::: Material provided :::

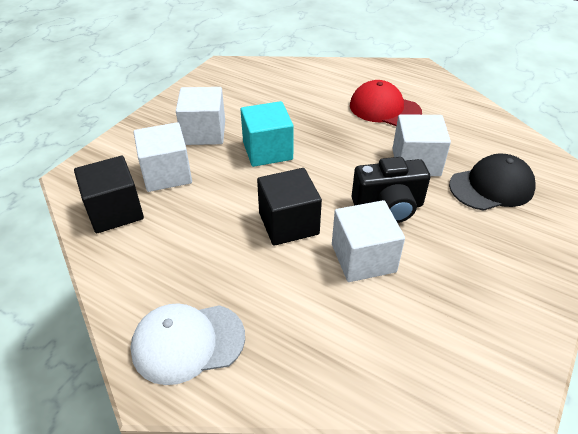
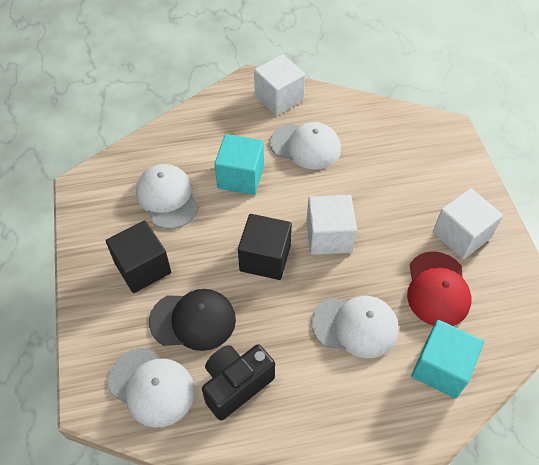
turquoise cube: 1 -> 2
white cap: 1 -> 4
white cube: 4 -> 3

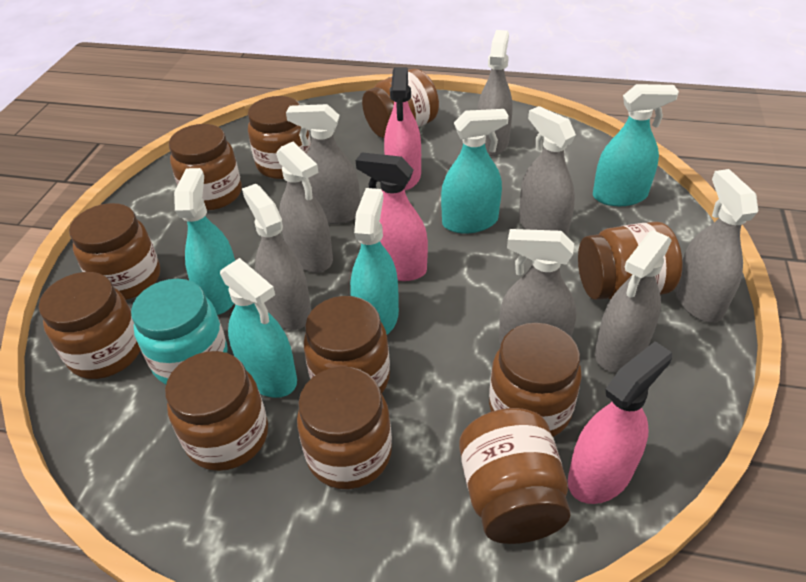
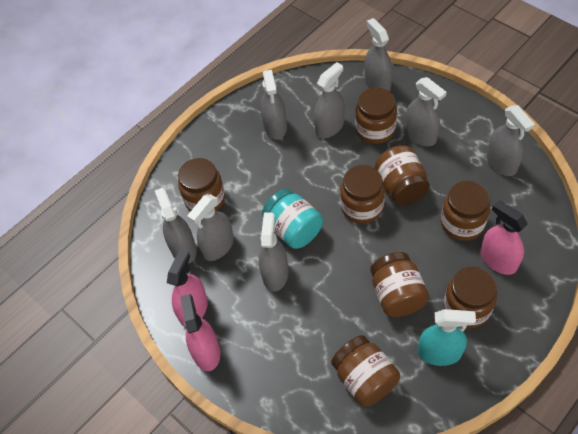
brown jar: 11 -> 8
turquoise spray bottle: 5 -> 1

:::
::: Material provided :::

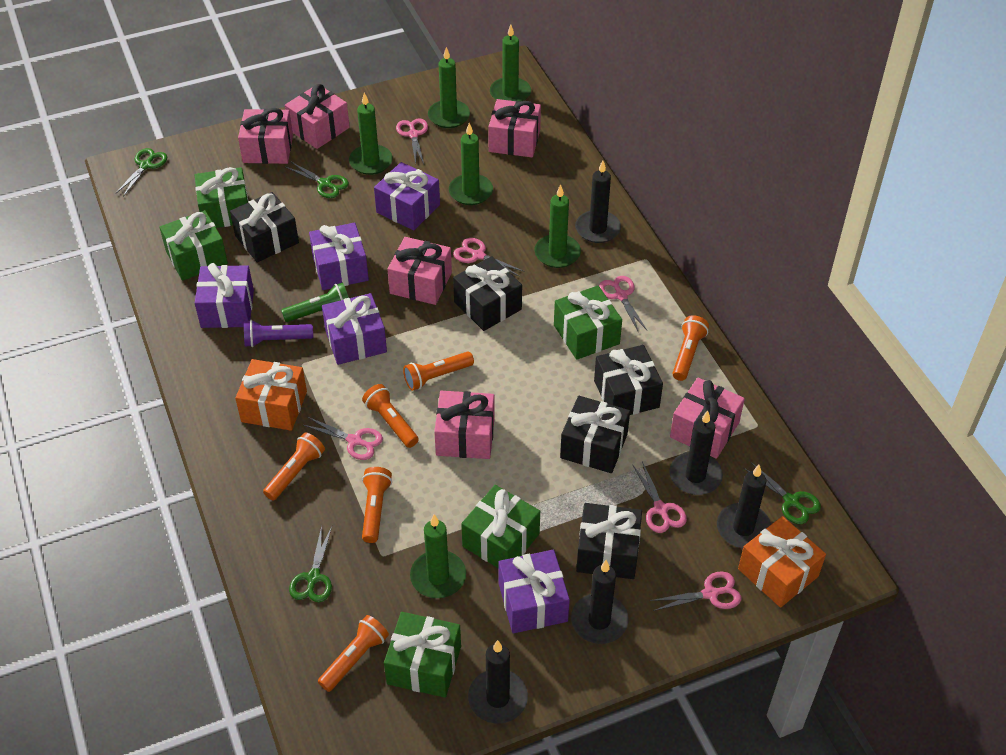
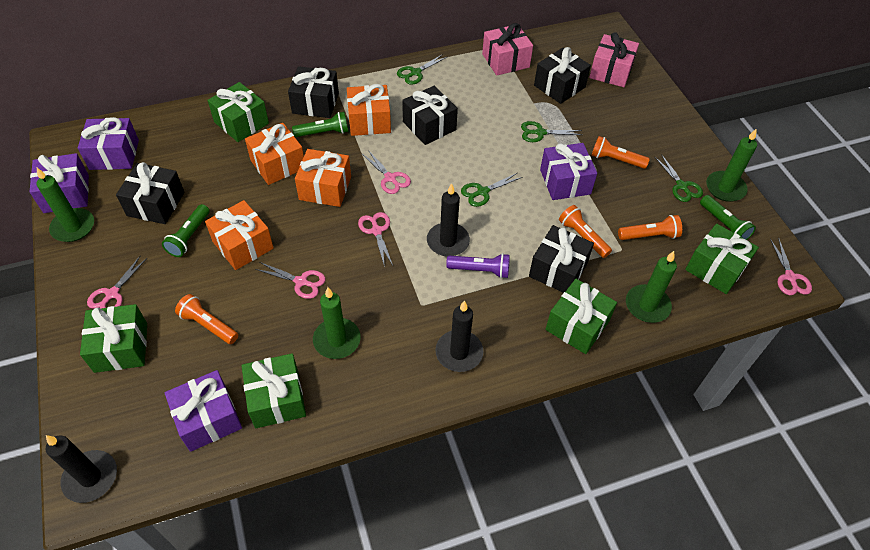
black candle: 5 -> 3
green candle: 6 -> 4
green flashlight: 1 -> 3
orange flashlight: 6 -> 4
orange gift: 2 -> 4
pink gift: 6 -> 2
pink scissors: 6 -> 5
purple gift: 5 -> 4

:::

Count the lines of the listing above that include the word "orange" and state the total with nothing else.

◆ Answer space
2